━━ Exercise data ━━

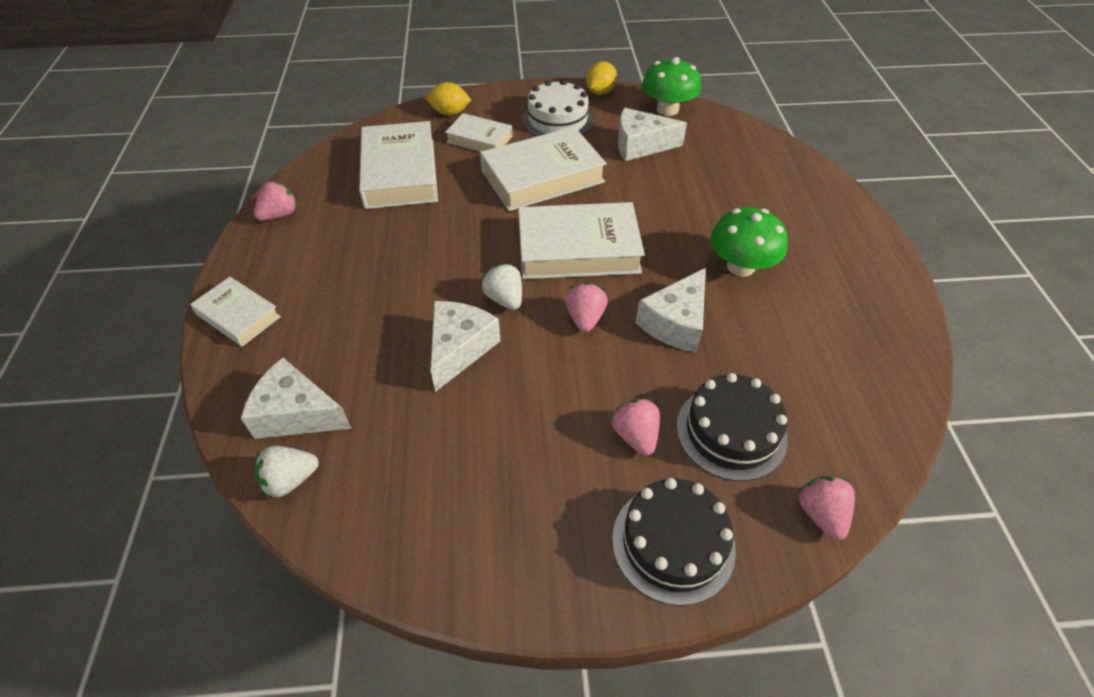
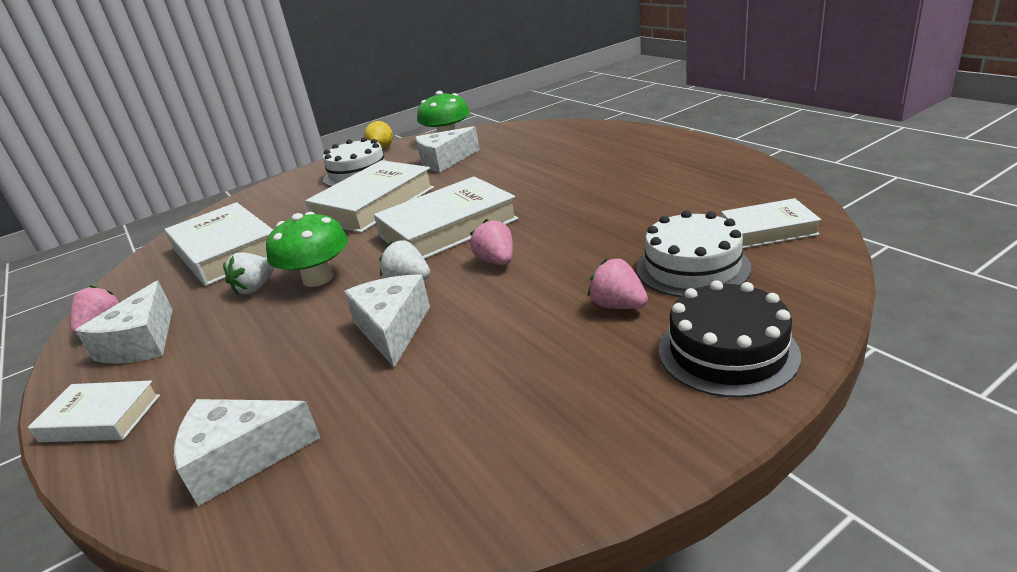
camera: 25 degrees left, 20 degrees down
(290, 480) = (276, 517): white strawberry -> white strawberry (255, 288)
(450, 113) = (249, 203): yellow lemon -> none
(479, 139) = (293, 206): white book -> white book (768, 230)
(676, 323) = (577, 232): white cheese -> white cheese (142, 342)
(731, 432) = (692, 267): black cake -> white cake
(740, 266) = (594, 185): green mushroom -> green mushroom (318, 278)
(821, 514) = (815, 277): pink strawberry -> none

━━━

▶ [Work order] A faithful copy of the data above is wanted, with every image left out.

▶ [Response to this exercise]
camera: 25 degrees left, 20 degrees down
(290, 480) = (276, 517): white strawberry -> white strawberry (255, 288)
(450, 113) = (249, 203): yellow lemon -> none
(479, 139) = (293, 206): white book -> white book (768, 230)
(676, 323) = (577, 232): white cheese -> white cheese (142, 342)
(731, 432) = (692, 267): black cake -> white cake
(740, 266) = (594, 185): green mushroom -> green mushroom (318, 278)
(821, 514) = (815, 277): pink strawberry -> none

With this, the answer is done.